--- Dataset section Enclosed Below ---
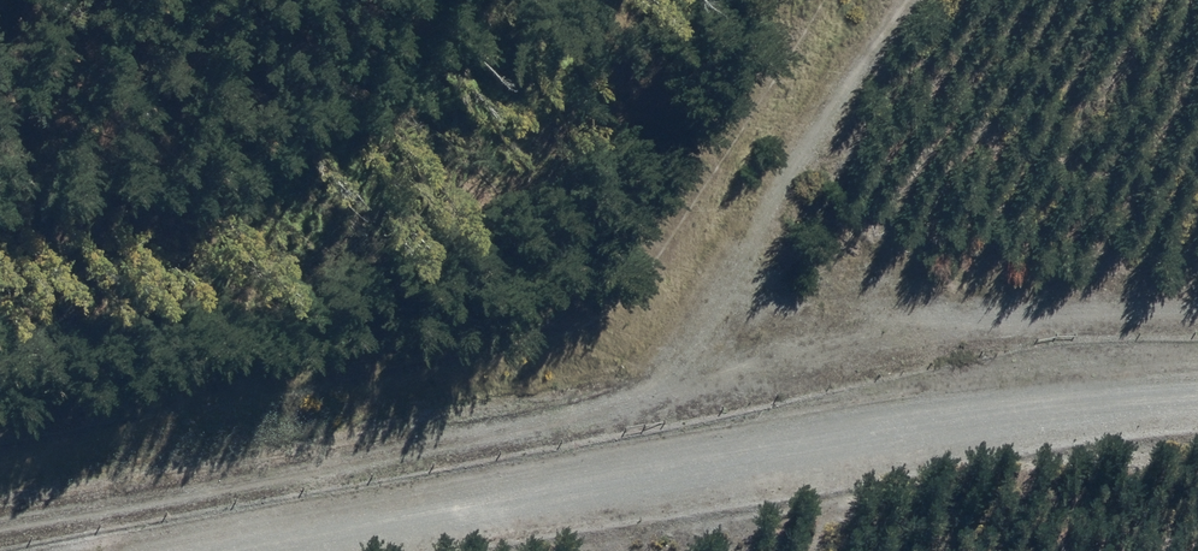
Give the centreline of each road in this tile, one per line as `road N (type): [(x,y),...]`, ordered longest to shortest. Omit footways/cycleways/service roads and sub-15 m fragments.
road 1 (track): [(0,521),(639,405),(1056,306),(1197,304)]
road 2 (unclassified): [(255,550),(982,424),(1197,407)]
road 3 (track): [(642,429),(639,405),(677,318),(905,0)]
--- End of Enclosed Dataset section ---
Task objective.
Every line above must appear in the answer unchanged, and no picture may appear in it.

Answer space.
Give the centreline of each road in this tile, one per line as `road N (type): [(x,y),...]`, ordered longest to shortest. Omit footways/cycleways/service roads and sub-15 m fragments.
road 1 (track): [(0,521),(639,405),(1056,306),(1197,304)]
road 2 (unclassified): [(255,550),(982,424),(1197,407)]
road 3 (track): [(642,429),(639,405),(677,318),(905,0)]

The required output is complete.